| PROBLEM DESCRIPTION |
Write out the line that contains "(290, 233) = (615, 240): blue box -> none" and every line after it through the end of the entries, exactly as given and with no other lines.

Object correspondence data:
==*==
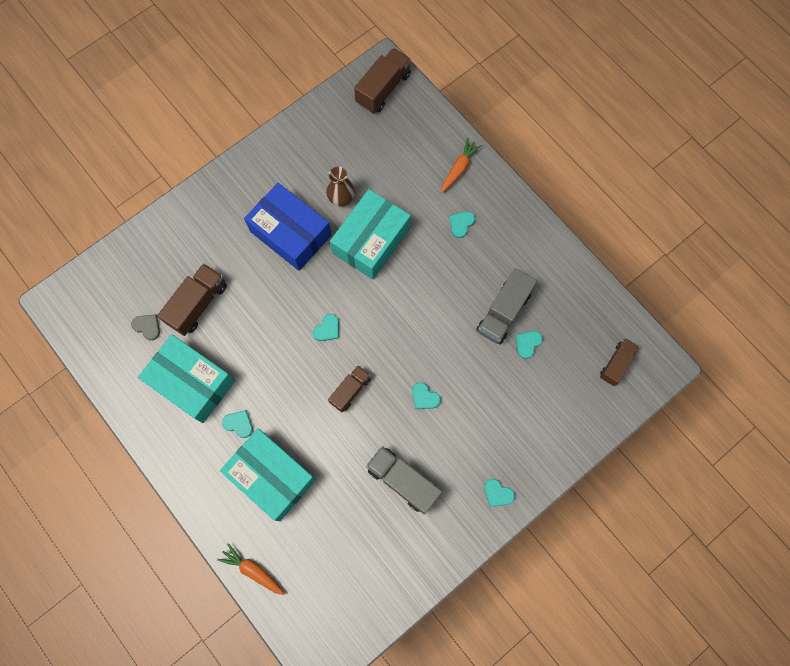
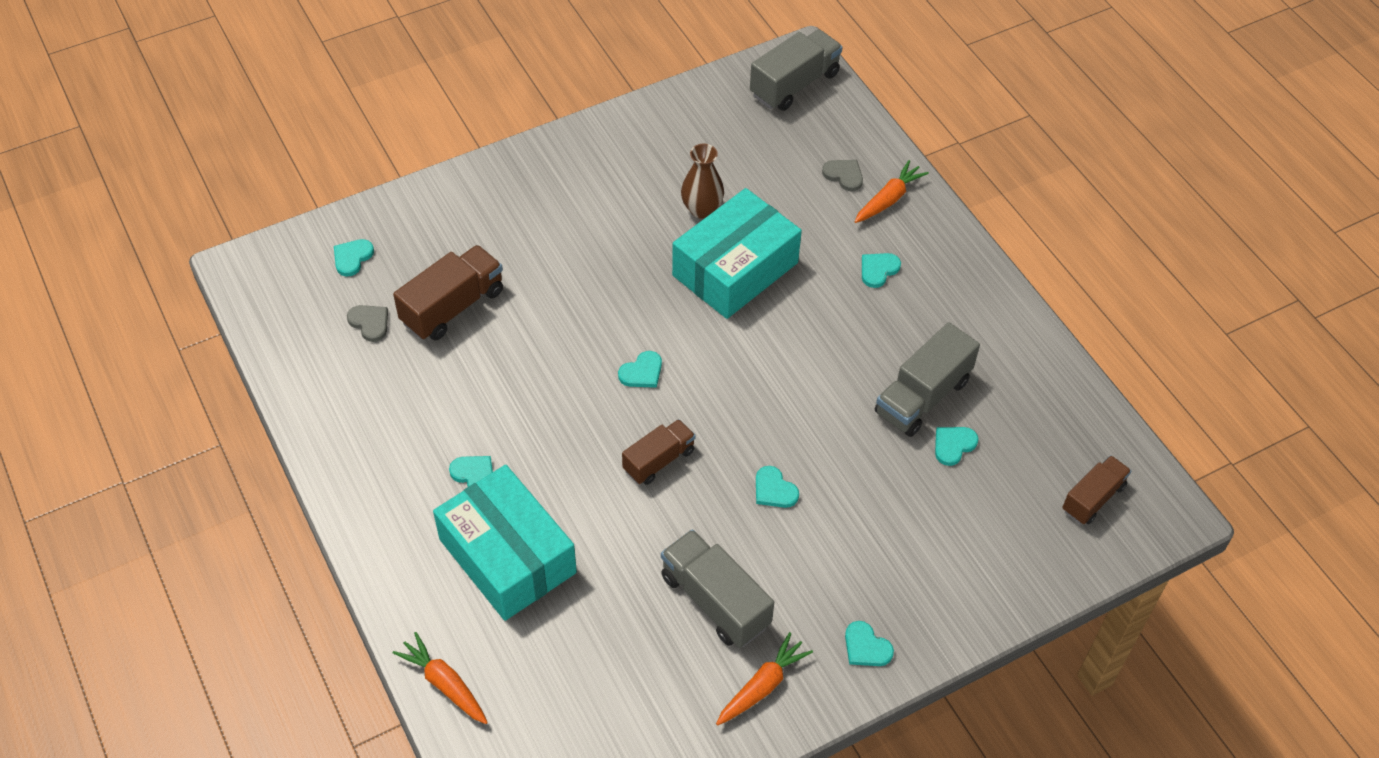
camera: 10 degrees right, 20 degrees down
(124, 280) = (352, 258): none -> turquoise heart
(192, 382) = (417, 407): turquoise box -> none
(290, 233) = (615, 240): blue box -> none
(383, 89) = (794, 84): brown truck -> grey truck
(427, 155) = (844, 175): none -> grey heart
(441, 532) = (762, 686): none -> orange carrot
==*==
| RESPONSE TO THIS TASK |
(290, 233) = (615, 240): blue box -> none
(383, 89) = (794, 84): brown truck -> grey truck
(427, 155) = (844, 175): none -> grey heart
(441, 532) = (762, 686): none -> orange carrot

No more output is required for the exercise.